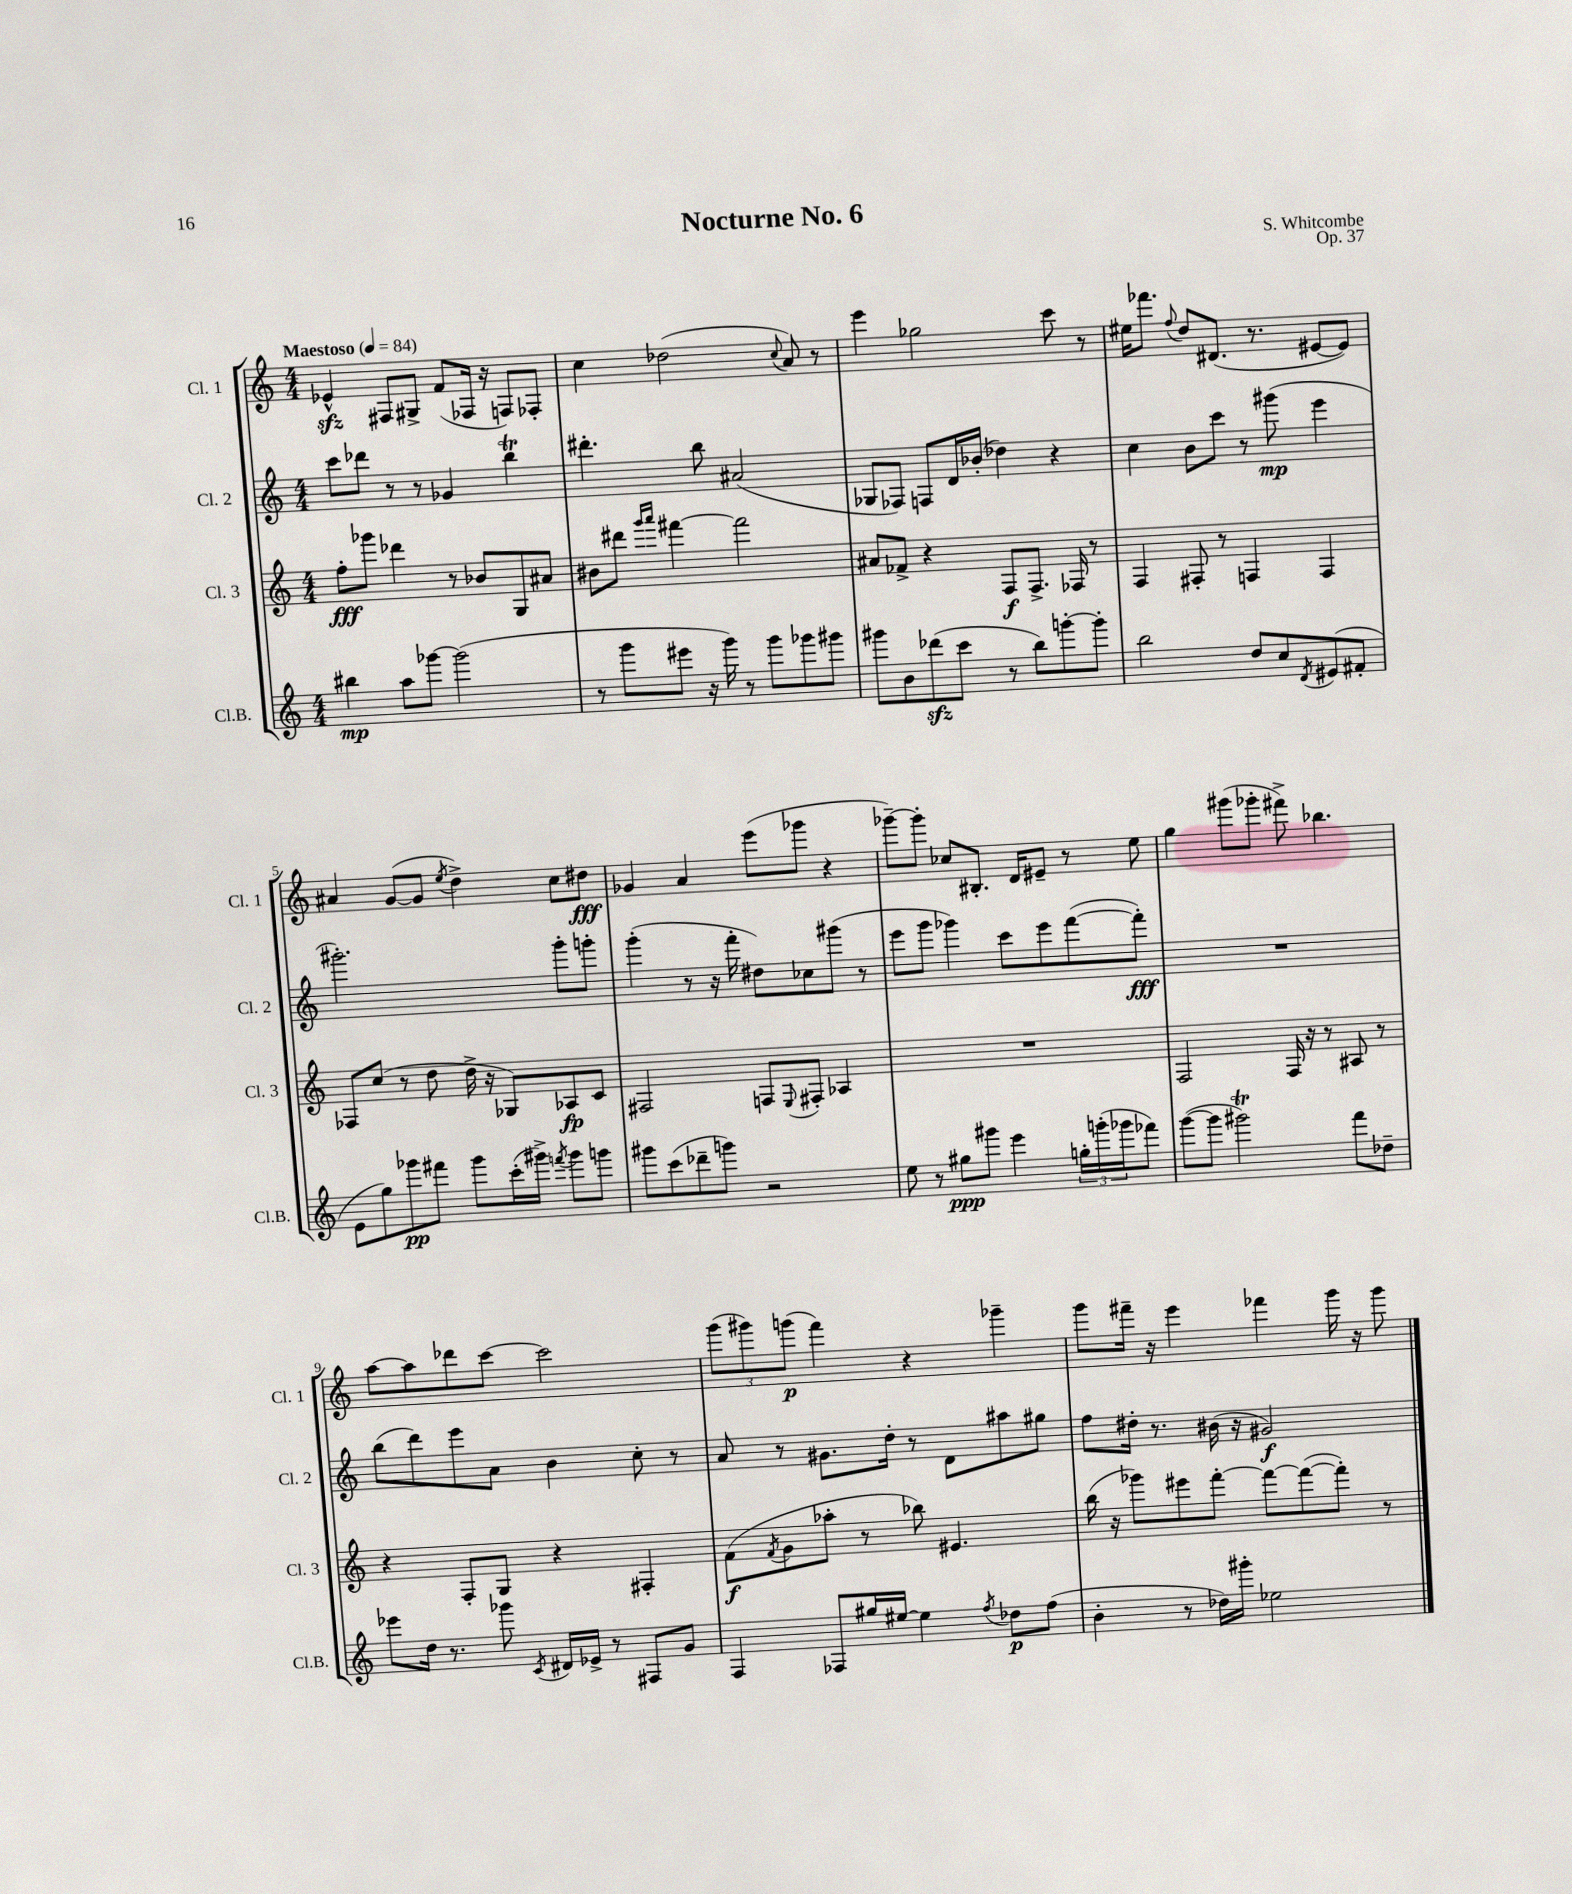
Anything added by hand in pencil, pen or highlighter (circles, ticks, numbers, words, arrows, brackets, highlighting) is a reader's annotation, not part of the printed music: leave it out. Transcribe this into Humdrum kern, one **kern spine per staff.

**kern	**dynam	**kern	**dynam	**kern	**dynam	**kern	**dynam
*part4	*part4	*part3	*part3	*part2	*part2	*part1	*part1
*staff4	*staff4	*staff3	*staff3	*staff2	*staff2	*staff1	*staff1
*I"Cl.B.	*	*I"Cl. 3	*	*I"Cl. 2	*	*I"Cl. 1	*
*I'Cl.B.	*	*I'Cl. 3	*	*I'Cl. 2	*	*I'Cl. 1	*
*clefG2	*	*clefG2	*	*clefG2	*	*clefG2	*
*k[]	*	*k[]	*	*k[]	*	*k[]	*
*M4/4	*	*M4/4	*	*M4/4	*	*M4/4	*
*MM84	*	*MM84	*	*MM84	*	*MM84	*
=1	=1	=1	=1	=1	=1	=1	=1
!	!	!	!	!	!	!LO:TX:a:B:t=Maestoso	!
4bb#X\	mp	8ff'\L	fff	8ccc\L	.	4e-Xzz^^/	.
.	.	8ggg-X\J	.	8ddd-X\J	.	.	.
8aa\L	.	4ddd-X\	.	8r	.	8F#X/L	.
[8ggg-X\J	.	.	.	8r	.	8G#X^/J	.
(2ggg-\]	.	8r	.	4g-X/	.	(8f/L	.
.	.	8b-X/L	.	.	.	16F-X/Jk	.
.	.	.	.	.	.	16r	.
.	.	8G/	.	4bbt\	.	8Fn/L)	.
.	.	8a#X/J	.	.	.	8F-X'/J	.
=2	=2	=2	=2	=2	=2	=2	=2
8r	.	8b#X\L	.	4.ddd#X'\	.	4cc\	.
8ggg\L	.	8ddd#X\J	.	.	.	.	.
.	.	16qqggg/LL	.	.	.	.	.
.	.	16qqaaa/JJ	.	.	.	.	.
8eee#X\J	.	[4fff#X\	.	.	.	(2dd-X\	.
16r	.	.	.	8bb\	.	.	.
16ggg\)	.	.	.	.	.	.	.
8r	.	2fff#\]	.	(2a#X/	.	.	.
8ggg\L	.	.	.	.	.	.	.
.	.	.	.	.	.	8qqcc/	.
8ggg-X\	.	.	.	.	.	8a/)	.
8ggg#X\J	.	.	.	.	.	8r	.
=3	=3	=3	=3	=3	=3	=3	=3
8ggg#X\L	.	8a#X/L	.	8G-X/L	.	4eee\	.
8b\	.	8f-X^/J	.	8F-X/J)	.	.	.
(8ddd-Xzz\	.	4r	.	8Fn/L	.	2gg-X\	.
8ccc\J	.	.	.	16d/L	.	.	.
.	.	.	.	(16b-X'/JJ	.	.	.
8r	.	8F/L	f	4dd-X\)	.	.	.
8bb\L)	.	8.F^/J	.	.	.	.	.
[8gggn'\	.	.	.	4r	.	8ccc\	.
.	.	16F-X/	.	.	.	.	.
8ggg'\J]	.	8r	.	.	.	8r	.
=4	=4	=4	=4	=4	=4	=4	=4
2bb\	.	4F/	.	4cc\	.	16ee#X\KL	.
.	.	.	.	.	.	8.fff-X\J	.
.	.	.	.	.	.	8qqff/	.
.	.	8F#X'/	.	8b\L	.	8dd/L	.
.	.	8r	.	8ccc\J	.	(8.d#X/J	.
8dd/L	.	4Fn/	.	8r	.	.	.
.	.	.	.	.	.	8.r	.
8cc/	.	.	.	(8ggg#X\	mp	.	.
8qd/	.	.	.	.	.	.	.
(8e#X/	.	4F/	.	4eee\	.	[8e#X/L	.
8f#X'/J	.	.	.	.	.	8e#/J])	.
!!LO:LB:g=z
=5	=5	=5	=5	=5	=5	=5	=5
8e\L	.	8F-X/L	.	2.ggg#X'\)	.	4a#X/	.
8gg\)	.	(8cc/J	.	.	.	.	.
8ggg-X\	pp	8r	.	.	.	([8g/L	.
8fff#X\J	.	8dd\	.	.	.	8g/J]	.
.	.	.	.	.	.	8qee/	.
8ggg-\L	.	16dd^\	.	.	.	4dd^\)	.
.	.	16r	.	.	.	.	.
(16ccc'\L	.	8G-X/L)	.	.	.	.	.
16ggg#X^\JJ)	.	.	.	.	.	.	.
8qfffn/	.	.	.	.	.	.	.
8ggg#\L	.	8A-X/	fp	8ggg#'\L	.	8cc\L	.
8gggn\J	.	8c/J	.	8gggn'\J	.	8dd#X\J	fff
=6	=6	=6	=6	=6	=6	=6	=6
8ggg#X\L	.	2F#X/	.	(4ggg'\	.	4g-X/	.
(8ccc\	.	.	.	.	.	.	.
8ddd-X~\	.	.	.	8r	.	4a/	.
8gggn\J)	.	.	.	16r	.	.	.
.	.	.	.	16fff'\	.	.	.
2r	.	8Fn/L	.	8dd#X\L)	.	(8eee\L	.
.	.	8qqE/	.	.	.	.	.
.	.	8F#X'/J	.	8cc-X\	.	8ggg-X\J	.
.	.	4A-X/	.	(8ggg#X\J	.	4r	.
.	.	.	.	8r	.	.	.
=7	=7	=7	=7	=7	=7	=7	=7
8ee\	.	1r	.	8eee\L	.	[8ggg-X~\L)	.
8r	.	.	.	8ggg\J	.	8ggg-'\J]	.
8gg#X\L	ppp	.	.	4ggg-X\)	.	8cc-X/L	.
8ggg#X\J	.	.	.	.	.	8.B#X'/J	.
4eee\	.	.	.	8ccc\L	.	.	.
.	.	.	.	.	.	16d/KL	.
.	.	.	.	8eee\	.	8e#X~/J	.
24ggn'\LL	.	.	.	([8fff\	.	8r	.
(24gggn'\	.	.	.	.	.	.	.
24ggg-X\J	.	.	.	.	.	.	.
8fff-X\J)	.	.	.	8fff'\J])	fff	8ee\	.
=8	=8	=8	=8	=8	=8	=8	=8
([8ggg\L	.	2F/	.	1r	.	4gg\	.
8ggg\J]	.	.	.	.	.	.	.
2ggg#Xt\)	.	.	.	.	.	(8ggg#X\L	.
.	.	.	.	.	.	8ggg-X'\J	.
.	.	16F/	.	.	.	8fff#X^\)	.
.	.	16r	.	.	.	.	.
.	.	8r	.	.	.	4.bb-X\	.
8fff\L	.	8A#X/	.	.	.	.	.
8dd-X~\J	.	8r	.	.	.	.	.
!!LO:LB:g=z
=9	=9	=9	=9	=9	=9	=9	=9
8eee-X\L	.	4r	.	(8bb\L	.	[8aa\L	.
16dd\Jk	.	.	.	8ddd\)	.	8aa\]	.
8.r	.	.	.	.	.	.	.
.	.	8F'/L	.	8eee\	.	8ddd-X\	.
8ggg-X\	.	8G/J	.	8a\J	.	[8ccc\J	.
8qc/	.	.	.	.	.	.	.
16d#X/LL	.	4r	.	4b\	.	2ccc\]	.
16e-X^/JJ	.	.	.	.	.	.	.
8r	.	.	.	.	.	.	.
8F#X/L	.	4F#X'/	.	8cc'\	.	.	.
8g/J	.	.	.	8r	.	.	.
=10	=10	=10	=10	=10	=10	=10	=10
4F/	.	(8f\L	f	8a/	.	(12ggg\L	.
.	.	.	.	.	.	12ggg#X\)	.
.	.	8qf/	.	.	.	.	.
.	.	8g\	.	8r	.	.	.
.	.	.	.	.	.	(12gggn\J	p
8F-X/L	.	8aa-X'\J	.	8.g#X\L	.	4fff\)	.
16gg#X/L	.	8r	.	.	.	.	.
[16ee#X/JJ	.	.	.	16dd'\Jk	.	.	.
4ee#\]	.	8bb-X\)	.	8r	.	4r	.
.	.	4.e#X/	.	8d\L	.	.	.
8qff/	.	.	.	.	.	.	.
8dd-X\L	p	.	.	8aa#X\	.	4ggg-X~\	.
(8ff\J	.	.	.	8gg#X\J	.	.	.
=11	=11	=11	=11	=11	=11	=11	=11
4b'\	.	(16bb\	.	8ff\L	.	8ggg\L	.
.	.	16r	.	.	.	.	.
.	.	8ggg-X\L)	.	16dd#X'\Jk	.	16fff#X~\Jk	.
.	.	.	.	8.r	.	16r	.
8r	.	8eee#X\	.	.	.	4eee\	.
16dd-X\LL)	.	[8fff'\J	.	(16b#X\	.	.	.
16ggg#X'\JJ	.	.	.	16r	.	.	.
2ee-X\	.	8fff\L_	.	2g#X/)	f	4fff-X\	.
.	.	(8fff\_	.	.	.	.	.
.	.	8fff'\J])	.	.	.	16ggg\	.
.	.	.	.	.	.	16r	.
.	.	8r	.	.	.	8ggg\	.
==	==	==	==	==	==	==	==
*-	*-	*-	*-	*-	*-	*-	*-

WHAT IS REQUIRED:
Return every line of the data above that contains the string "kern".

EXERCISE RESULT:
Anything added by hand in pencil, pen or highlighter (circles, ticks, numbers, words, arrows, brackets, highlighting) is a reader's annotation, not part of the printed music: leave it out. Transcribe this into Humdrum kern, one **kern spine per staff.
**kern	**dynam	**kern	**dynam	**kern	**dynam	**kern	**dynam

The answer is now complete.